Extracted data entries
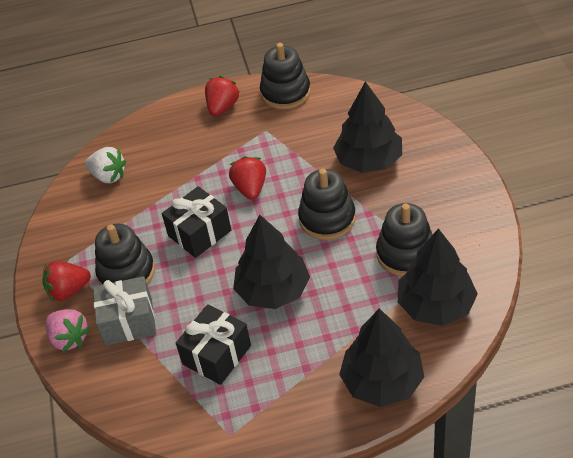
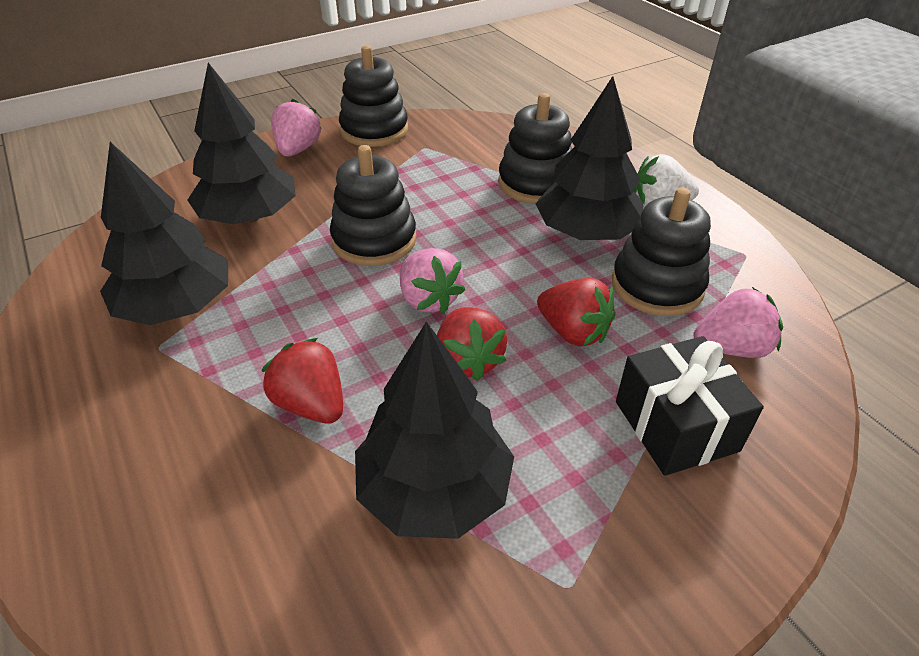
black gift: 2 -> 1
grey gift: 1 -> 0
pink strawberry: 1 -> 3

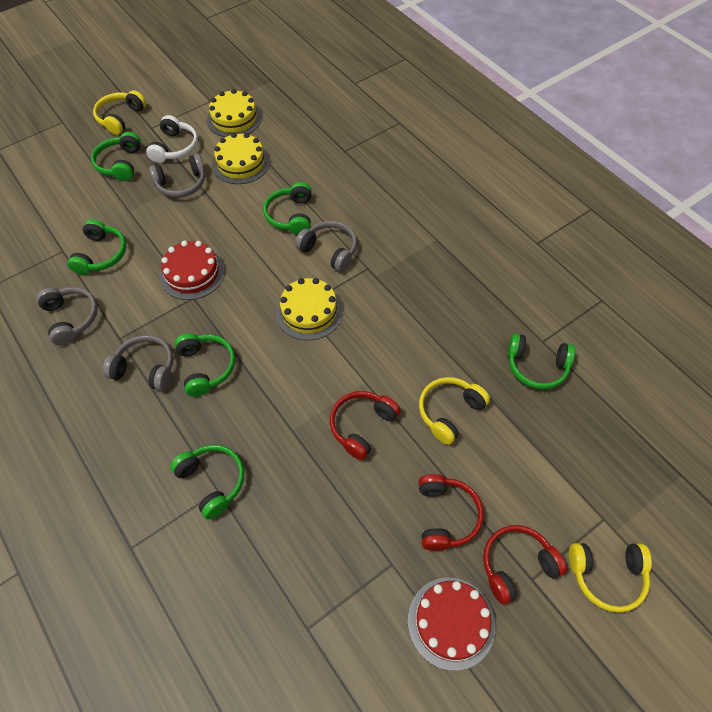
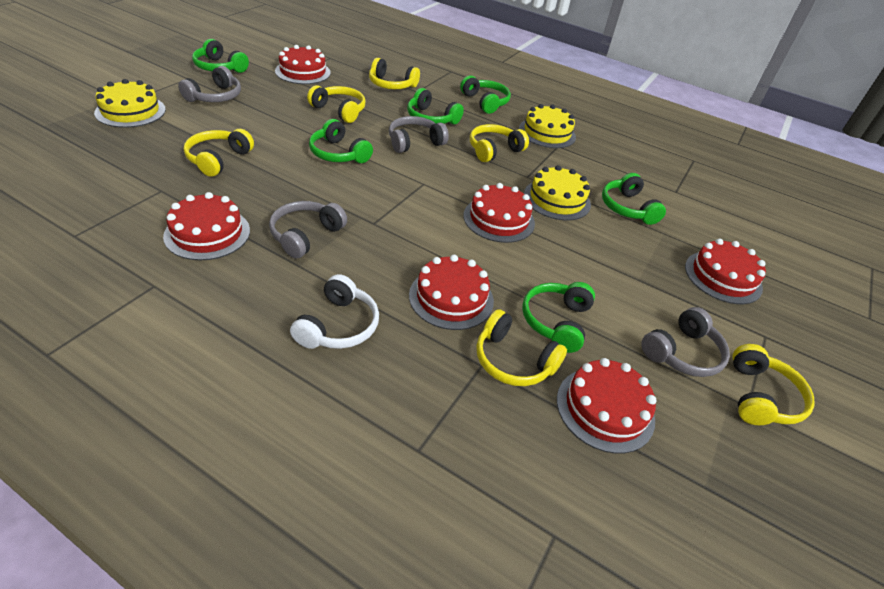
red cake: 2 -> 6
red headphones: 3 -> 0
yellow headphones: 3 -> 6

### Exercise objective
Counting the line that contains "red cake: 2 -> 6" as the first, copy exactly every line through the end of the records, and nothing else.

### Output of the exercise
red cake: 2 -> 6
red headphones: 3 -> 0
yellow headphones: 3 -> 6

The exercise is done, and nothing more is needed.